- EXTRACTED RECORDS -
Content starts
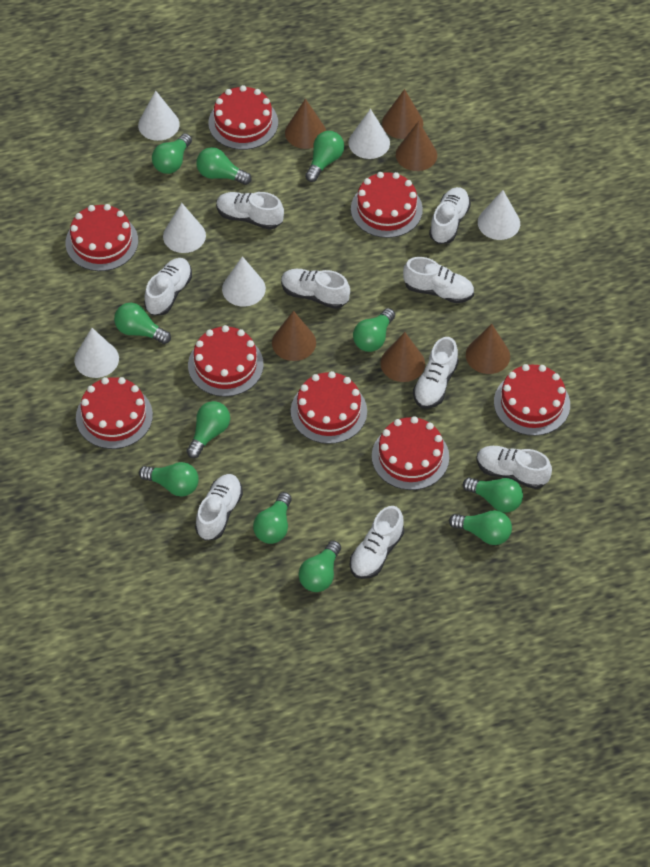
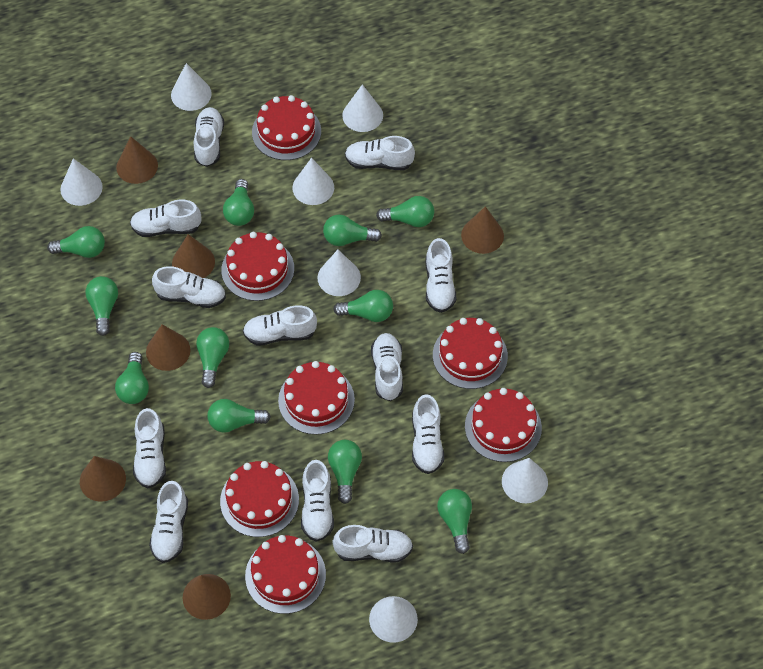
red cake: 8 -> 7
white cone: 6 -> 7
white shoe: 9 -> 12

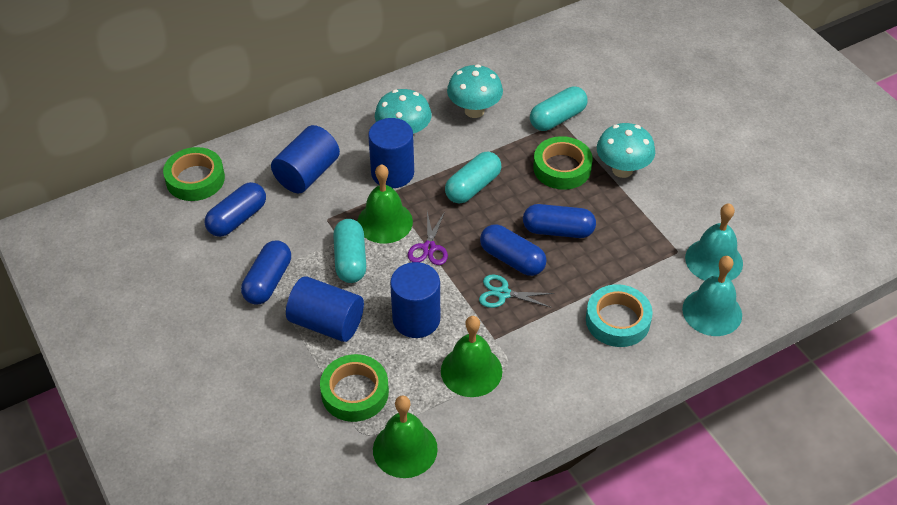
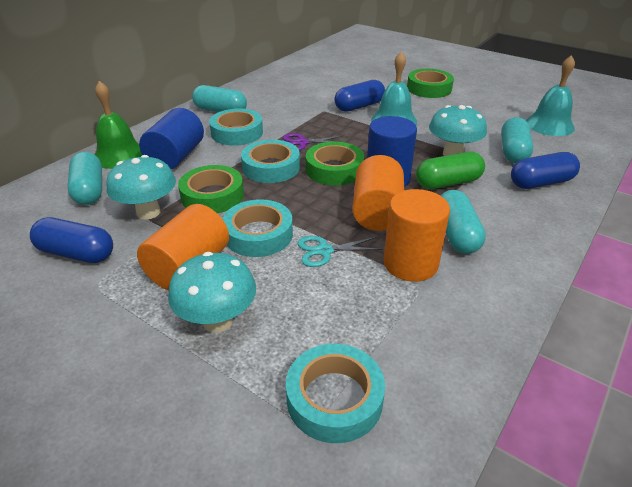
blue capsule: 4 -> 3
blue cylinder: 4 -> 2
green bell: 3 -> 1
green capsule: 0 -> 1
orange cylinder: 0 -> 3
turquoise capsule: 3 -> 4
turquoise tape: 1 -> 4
Content ends
Content starts
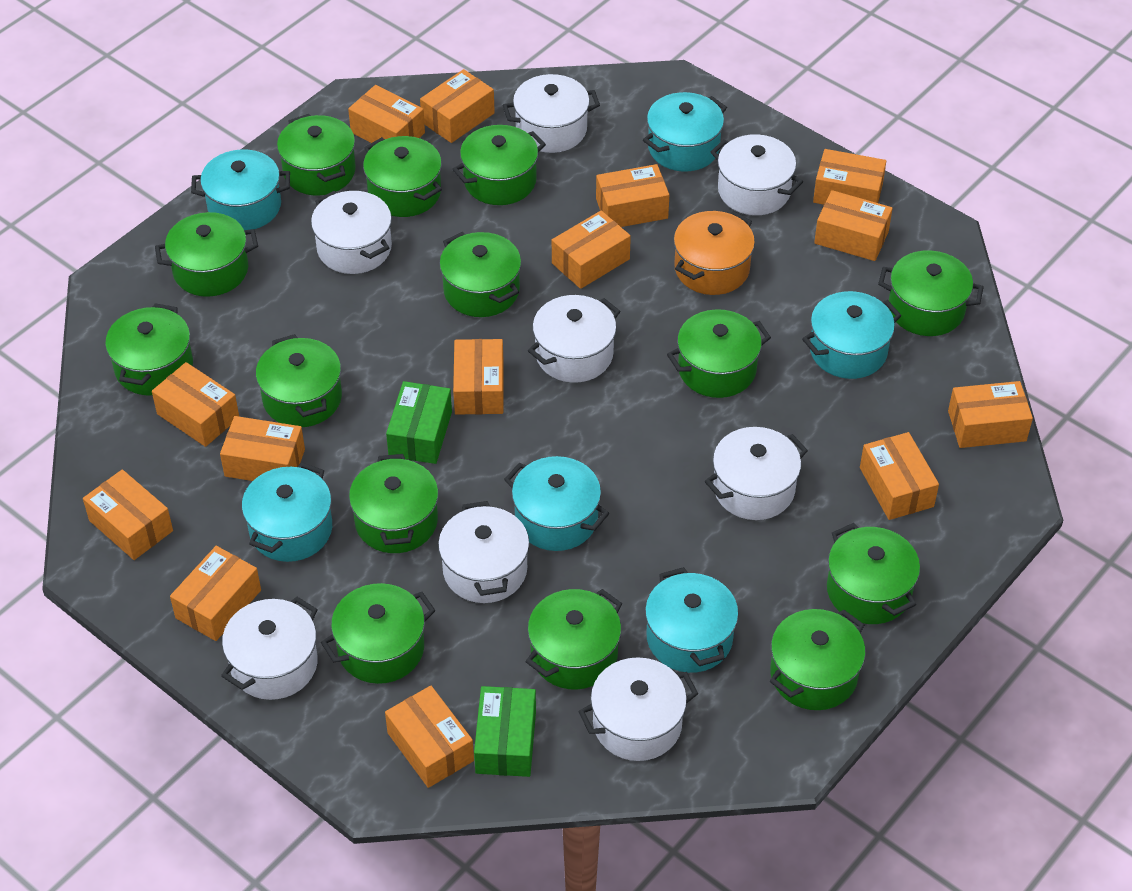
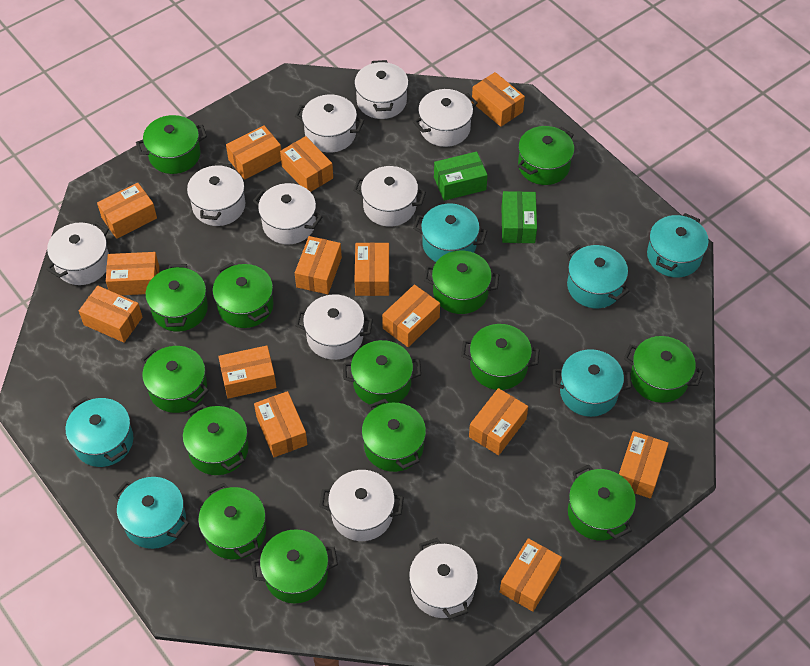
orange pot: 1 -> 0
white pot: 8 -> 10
Content ends
- WHAT YOU SHOULD DO -
Going back to the entries above, set down exactly the lines that begin at the one with "green bell: 3 -> 1" and end at the one with "turquoise tape: 1 -> 4", both included, and nothing else.

- SOLVED EXERCISE -
green bell: 3 -> 1
green capsule: 0 -> 1
orange cylinder: 0 -> 3
turquoise capsule: 3 -> 4
turquoise tape: 1 -> 4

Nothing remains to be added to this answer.